This exercise requires every record to be repeated exactly.

Records from a data source
***
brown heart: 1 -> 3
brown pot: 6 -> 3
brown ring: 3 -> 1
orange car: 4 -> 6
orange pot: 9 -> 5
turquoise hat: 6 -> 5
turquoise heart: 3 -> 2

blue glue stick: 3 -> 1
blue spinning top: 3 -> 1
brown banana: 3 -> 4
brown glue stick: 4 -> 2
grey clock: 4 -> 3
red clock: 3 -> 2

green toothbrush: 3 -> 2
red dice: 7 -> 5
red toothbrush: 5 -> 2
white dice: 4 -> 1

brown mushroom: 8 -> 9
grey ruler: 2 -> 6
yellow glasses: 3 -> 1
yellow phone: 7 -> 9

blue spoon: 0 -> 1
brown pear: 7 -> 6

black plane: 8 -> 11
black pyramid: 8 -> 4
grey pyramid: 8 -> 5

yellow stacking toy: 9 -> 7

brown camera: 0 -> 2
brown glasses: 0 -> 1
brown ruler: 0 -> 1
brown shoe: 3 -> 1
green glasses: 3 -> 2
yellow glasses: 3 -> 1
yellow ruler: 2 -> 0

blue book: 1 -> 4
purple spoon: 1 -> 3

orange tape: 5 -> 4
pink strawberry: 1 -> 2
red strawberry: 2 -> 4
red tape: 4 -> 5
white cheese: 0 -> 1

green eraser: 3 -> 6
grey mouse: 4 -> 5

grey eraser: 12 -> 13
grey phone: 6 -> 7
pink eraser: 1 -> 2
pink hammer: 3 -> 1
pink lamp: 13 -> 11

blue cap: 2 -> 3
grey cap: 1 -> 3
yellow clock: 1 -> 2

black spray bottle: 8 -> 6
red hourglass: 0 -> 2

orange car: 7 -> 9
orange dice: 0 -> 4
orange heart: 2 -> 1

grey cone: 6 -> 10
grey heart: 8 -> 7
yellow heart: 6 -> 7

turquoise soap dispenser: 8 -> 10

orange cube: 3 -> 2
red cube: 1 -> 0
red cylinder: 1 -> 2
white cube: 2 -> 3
***
• [RESULT BELOW]:
brown heart: 1 -> 3
brown pot: 6 -> 3
brown ring: 3 -> 1
orange car: 4 -> 6
orange pot: 9 -> 5
turquoise hat: 6 -> 5
turquoise heart: 3 -> 2

blue glue stick: 3 -> 1
blue spinning top: 3 -> 1
brown banana: 3 -> 4
brown glue stick: 4 -> 2
grey clock: 4 -> 3
red clock: 3 -> 2

green toothbrush: 3 -> 2
red dice: 7 -> 5
red toothbrush: 5 -> 2
white dice: 4 -> 1

brown mushroom: 8 -> 9
grey ruler: 2 -> 6
yellow glasses: 3 -> 1
yellow phone: 7 -> 9

blue spoon: 0 -> 1
brown pear: 7 -> 6

black plane: 8 -> 11
black pyramid: 8 -> 4
grey pyramid: 8 -> 5

yellow stacking toy: 9 -> 7

brown camera: 0 -> 2
brown glasses: 0 -> 1
brown ruler: 0 -> 1
brown shoe: 3 -> 1
green glasses: 3 -> 2
yellow glasses: 3 -> 1
yellow ruler: 2 -> 0

blue book: 1 -> 4
purple spoon: 1 -> 3

orange tape: 5 -> 4
pink strawberry: 1 -> 2
red strawberry: 2 -> 4
red tape: 4 -> 5
white cheese: 0 -> 1

green eraser: 3 -> 6
grey mouse: 4 -> 5

grey eraser: 12 -> 13
grey phone: 6 -> 7
pink eraser: 1 -> 2
pink hammer: 3 -> 1
pink lamp: 13 -> 11

blue cap: 2 -> 3
grey cap: 1 -> 3
yellow clock: 1 -> 2

black spray bottle: 8 -> 6
red hourglass: 0 -> 2

orange car: 7 -> 9
orange dice: 0 -> 4
orange heart: 2 -> 1

grey cone: 6 -> 10
grey heart: 8 -> 7
yellow heart: 6 -> 7

turquoise soap dispenser: 8 -> 10

orange cube: 3 -> 2
red cube: 1 -> 0
red cylinder: 1 -> 2
white cube: 2 -> 3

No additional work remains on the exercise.